__What to do__.
Go through the data below and return each line containing the word "plus".

*** Opening of Dataset records ***

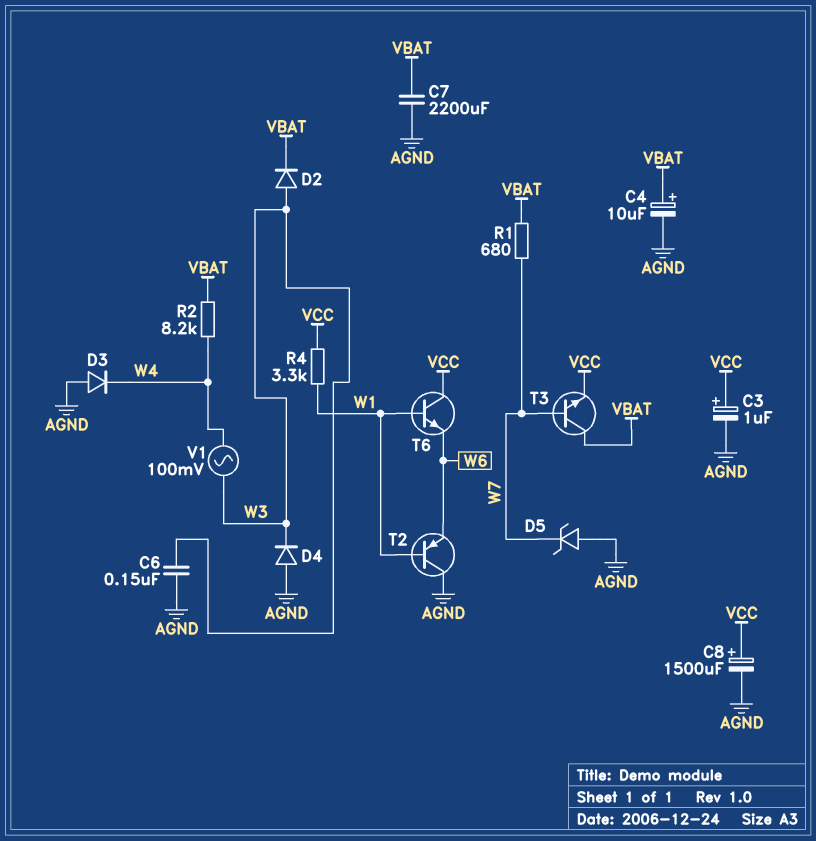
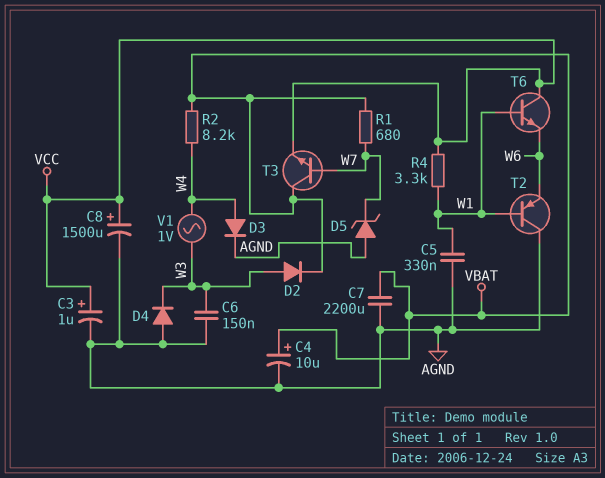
C5: none -> 330nF (AGND, W1)
D3: diode (A AGND, K W4) -> diode (A W4, K AGND)
V1: AC 100mV (W3, W4) -> AC 1V (W3, W4)

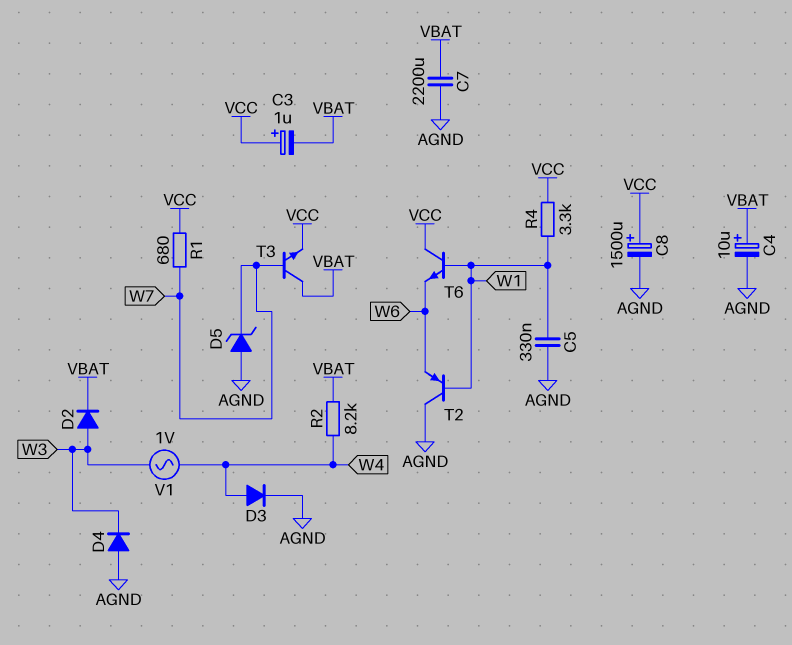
C3: 1uF (plus VCC, minus AGND) -> 1uF (plus VCC, minus VBAT)
C6: 150nF (AGND, W3) -> none
R1: 680 (VBAT, W7) -> 680 (VCC, W7)

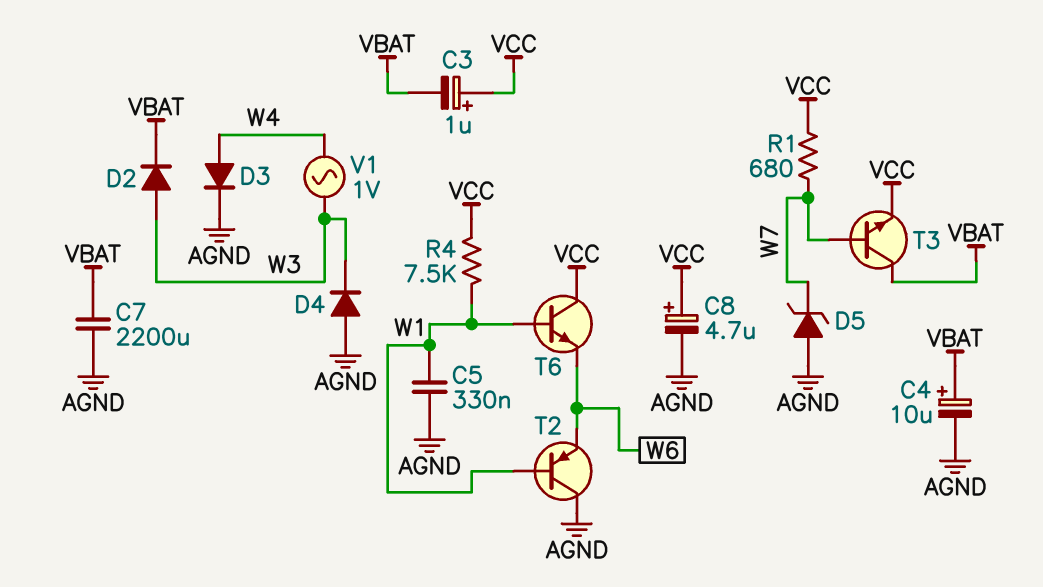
C8: 1500uF (plus VCC, minus AGND) -> 4.7uF (plus VCC, minus AGND)
R2: 8.2k (VBAT, W4) -> none
R4: 3.3k (VCC, W1) -> 7.5k (VCC, W1)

*** Close of Dataset records ***

__Result below__.
C3: 1uF (plus VCC, minus AGND) -> 1uF (plus VCC, minus VBAT)
C8: 1500uF (plus VCC, minus AGND) -> 4.7uF (plus VCC, minus AGND)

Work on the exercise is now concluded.